What this task involves: Examine the listing below and state how many of its lines contain the word "cupcake". Write only the number.

Task data:
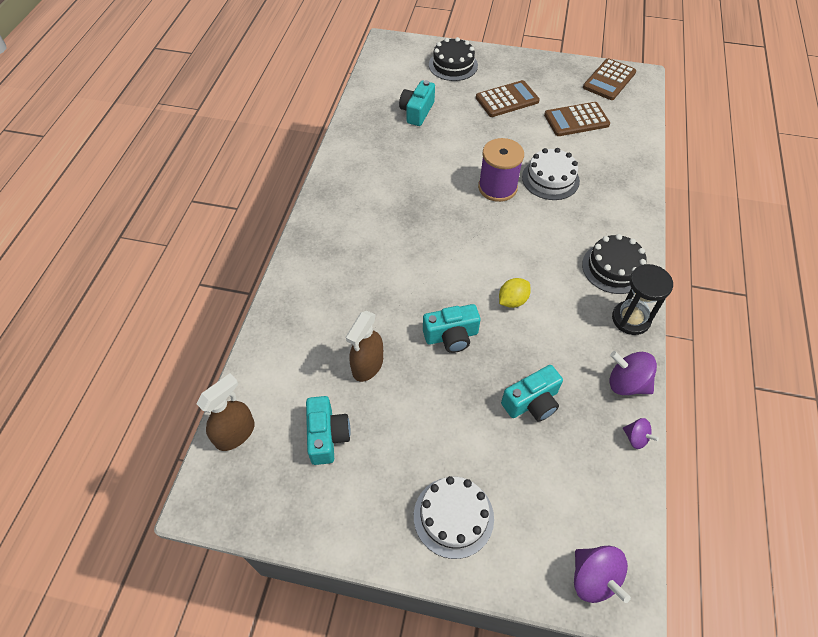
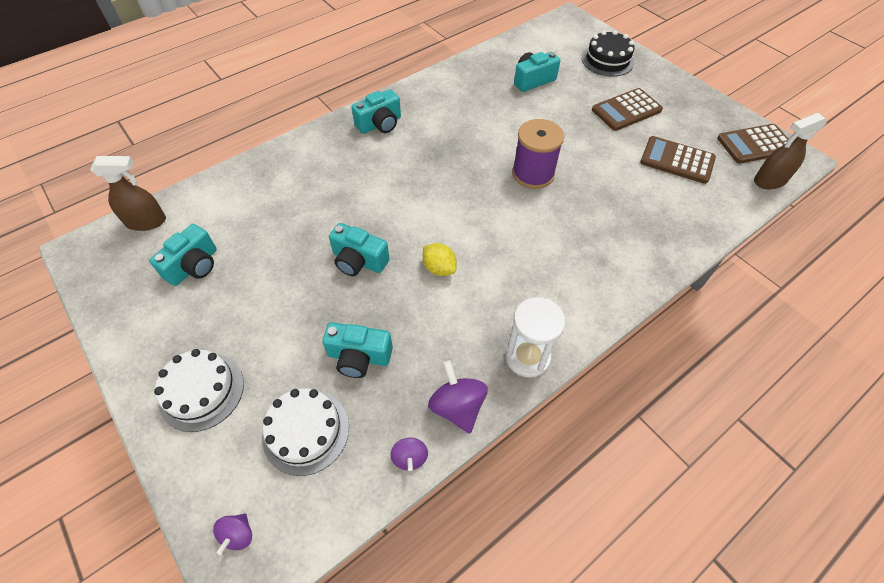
camera: 40 degrees right, 0 degrees up
brown spray bottle [346,311,383,382] -> brown spray bottle moved to [754,113,826,189]
brown calculator [476,80,540,117] -> brown calculator turned 135 degrees clockwise [592,88,663,131]
yellow lemon [499,278,531,308] -> yellow lemon turned 45 degrees clockwise [423,243,457,276]
white cake [522,148,580,200] -> white cake moved to [262,388,349,476]
purple spinning top [574,546,631,603] -> purple spinning top [213,514,252,555], size x0.58
black cake [582,234,647,294] -> none
black hourglass [612,264,673,335] -> white hourglass [505,297,566,378]
none -> turquoise camera [352,89,401,134]

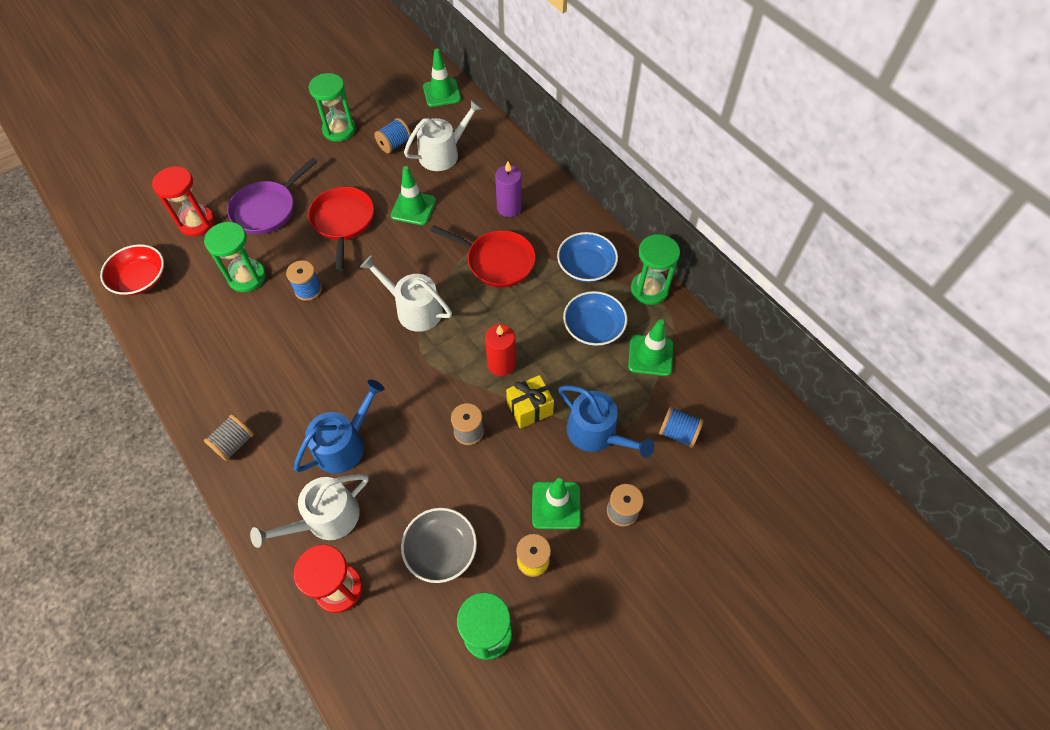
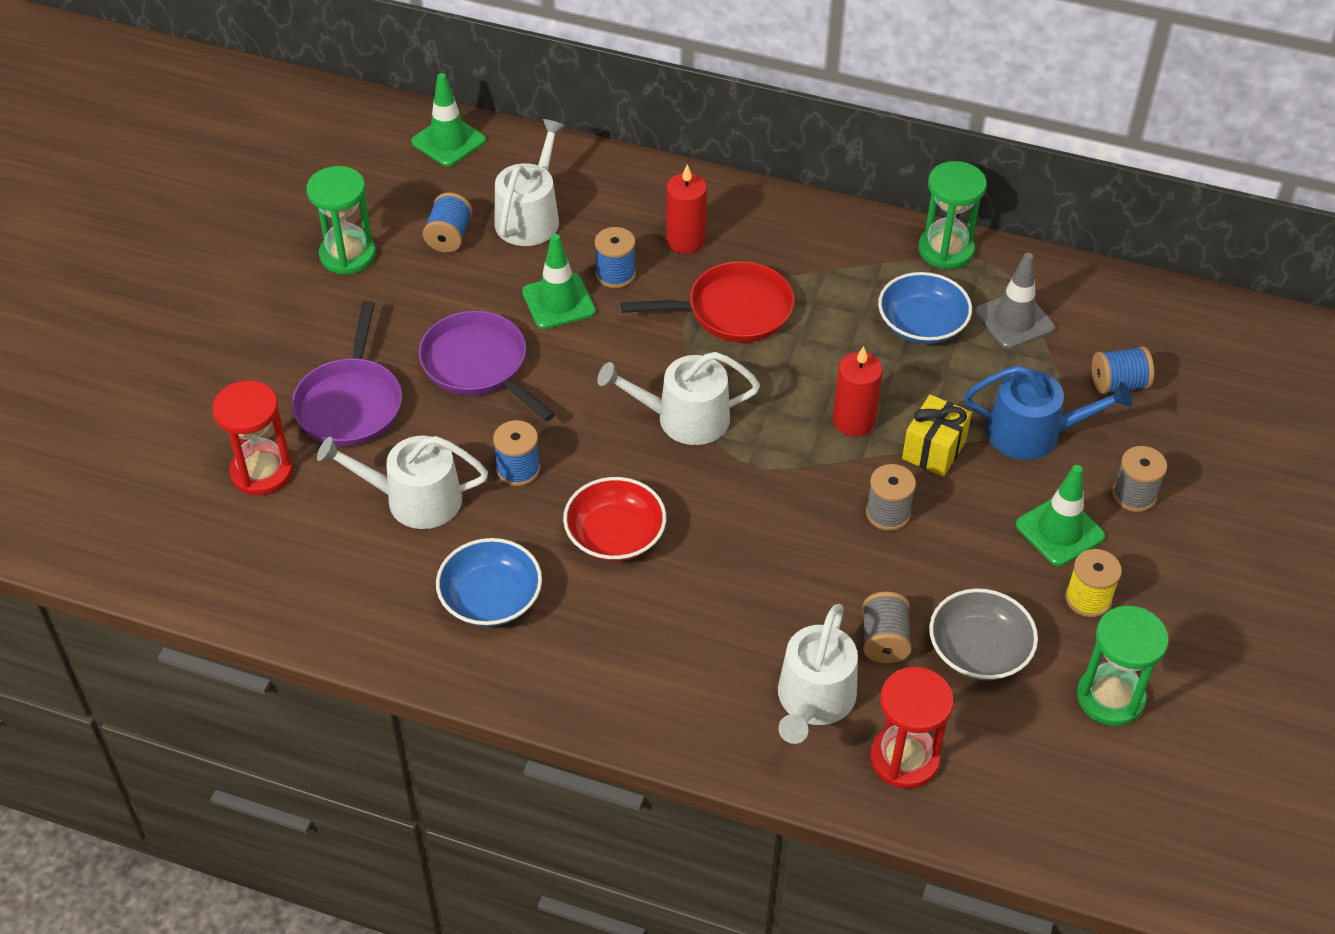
camera: 35 degrees left, 10 degrees down
red bowl [100,244,164,296] -> red bowl moved to [563,477,666,561]
green hourglass [204,222,266,292] -> white watering can [317,436,488,529]
grey spool [204,414,254,461] -> grey spool moved to [862,592,912,663]
blue watering can [294,380,385,474] -> none
red pan [308,187,374,272] -> purple pan [419,311,555,421]
purple candle [495,161,522,217] -> red candle [666,164,707,254]
blue bowl [557,232,618,282] -> blue bowl moved to [436,538,542,627]
green traffic cone [628,319,673,376] -> grey traffic cone [975,253,1055,349]
none -> blue spool [595,227,636,288]

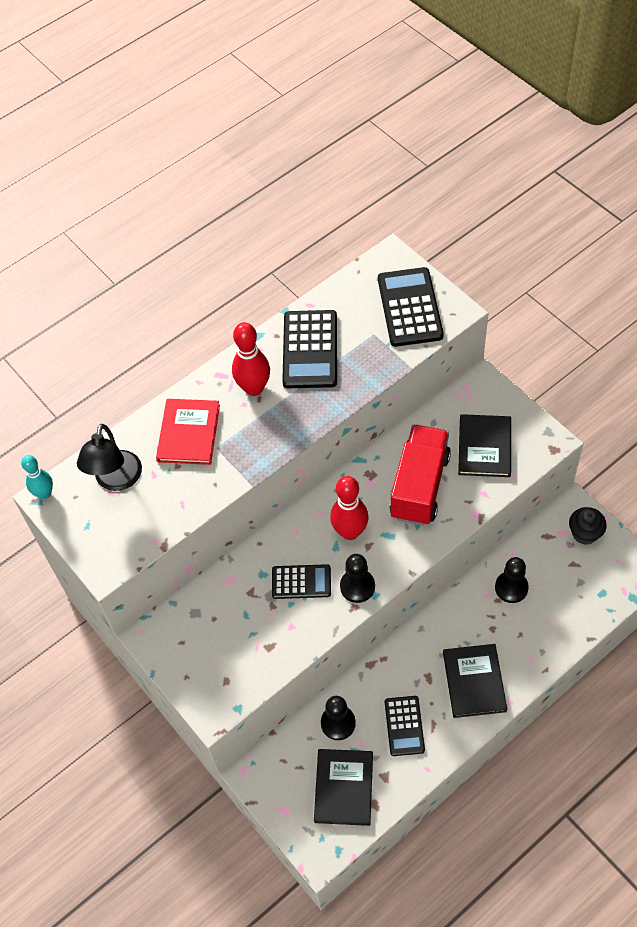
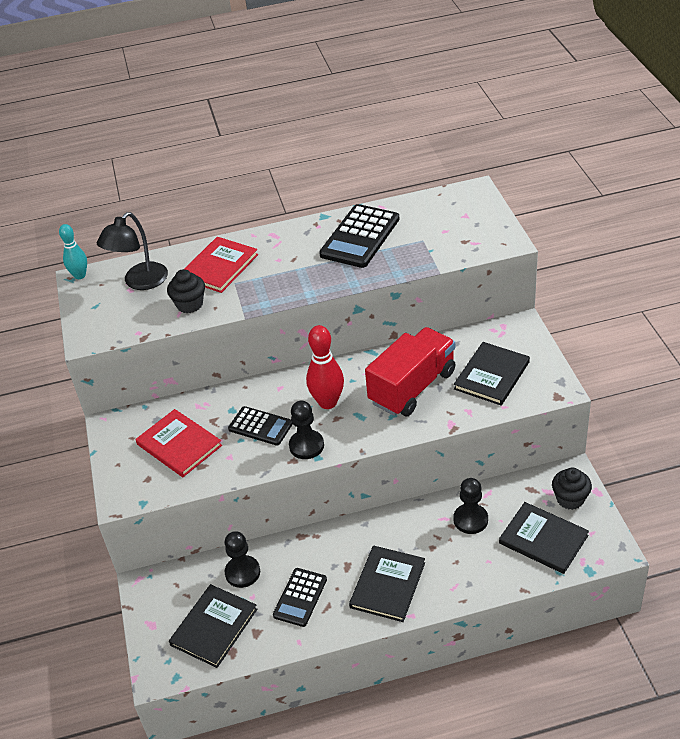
camera: 25 degrees right, 15 degrees down
red bowling pin [232,322,270,396] -> none
black calculator [378,267,444,347] -> none
none -> red book [136,409,222,477]
none -> black cupcake [167,269,205,313]
none -> black book [499,502,589,574]

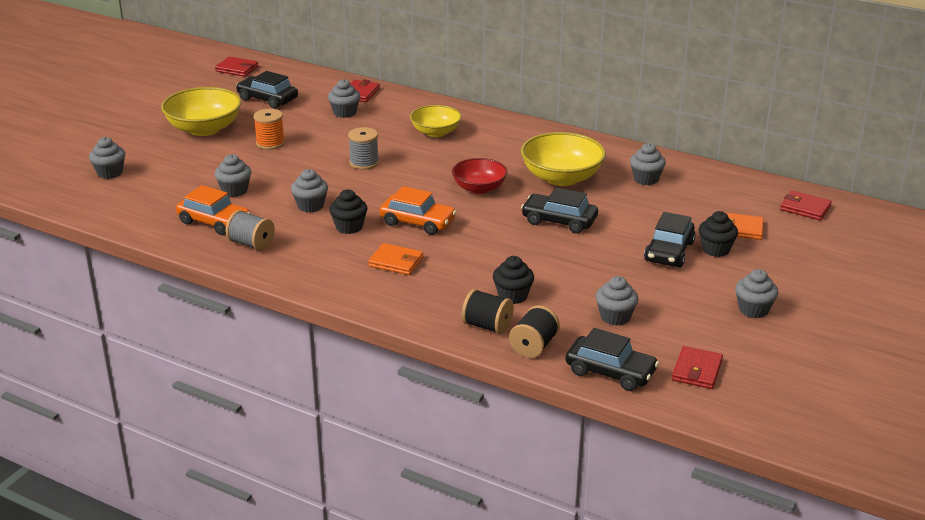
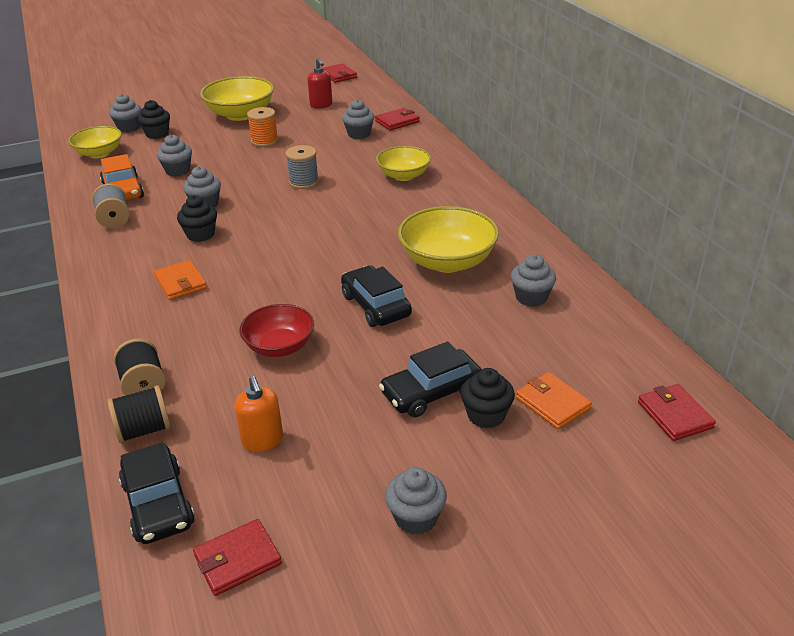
camera: 40 degrees right, 5 degrees up
black car [236,71,298,109] -> red soap dispenser [307,58,332,109]
orange car [379,186,456,235] -> none
red bowl [452,158,508,194] -> red bowl moved to [240,304,314,357]
black cupcake [493,256,534,304] -> black cupcake moved to [137,100,170,139]
grey cupcake [596,276,638,326] -> orange soap dispenser [234,376,283,452]
none -> yellow bowl [68,126,122,158]

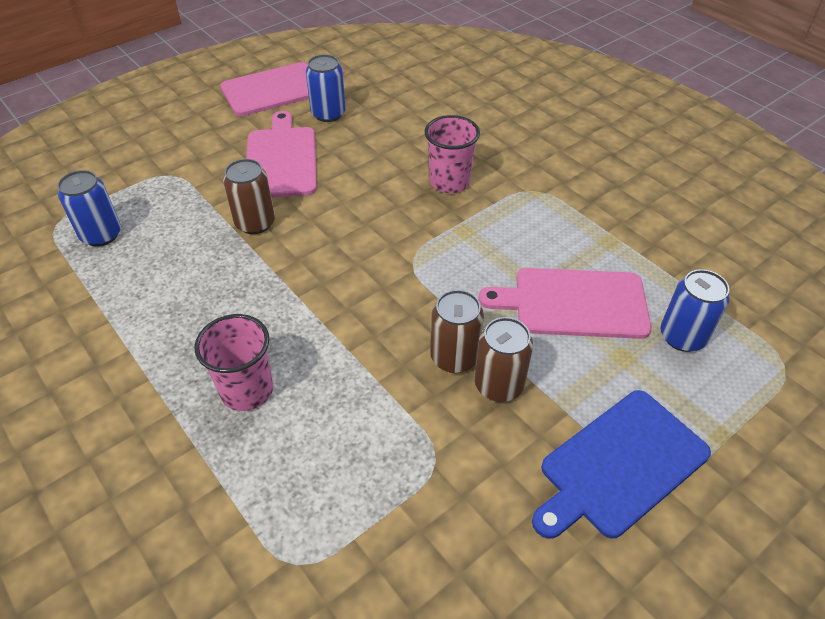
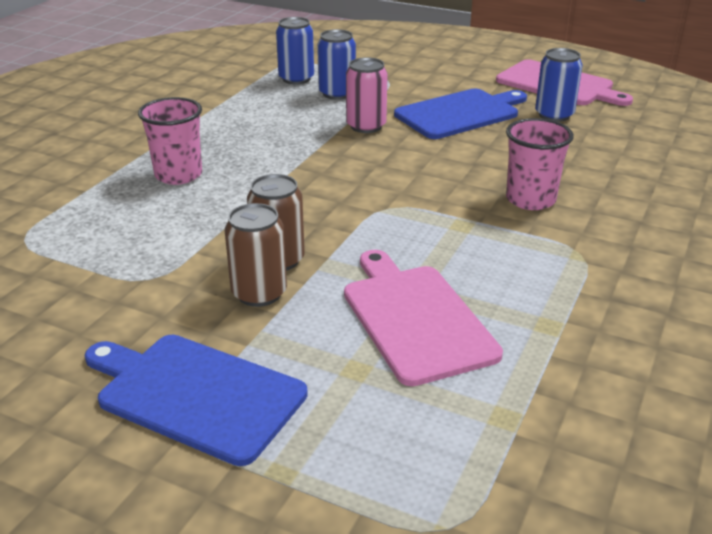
camera: 65 degrees right, 15 degrees down
brown can [223,159,275,234] -> pink can [346,57,388,133]
pink cutting board [246,111,317,198] -> blue cutting board [394,89,527,139]
blue can [660,269,730,352] -> blue can moved to [317,29,356,100]

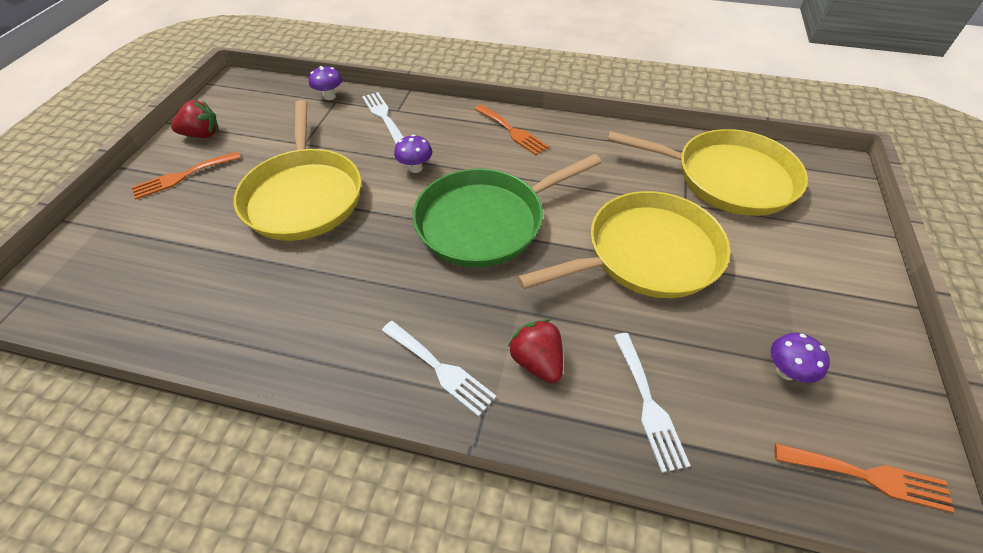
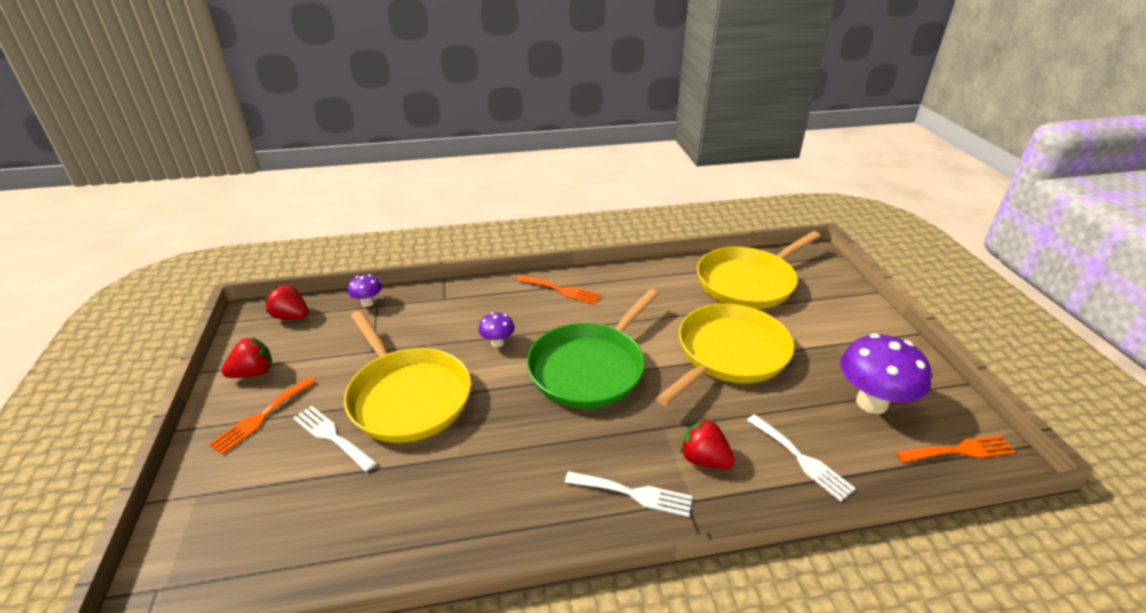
camera: 25 degrees left, 15 degrees down
white fork [362,92,404,144] -> white fork moved to [293,406,377,472]
yellow pan [607,129,808,216] -> yellow pan turned 150 degrees clockwise [697,231,821,309]
purple mushroom [771,333,830,383] -> purple mushroom [840,334,931,414], size x2.03
none -> red strawberry [265,285,308,319]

Exercise response: 3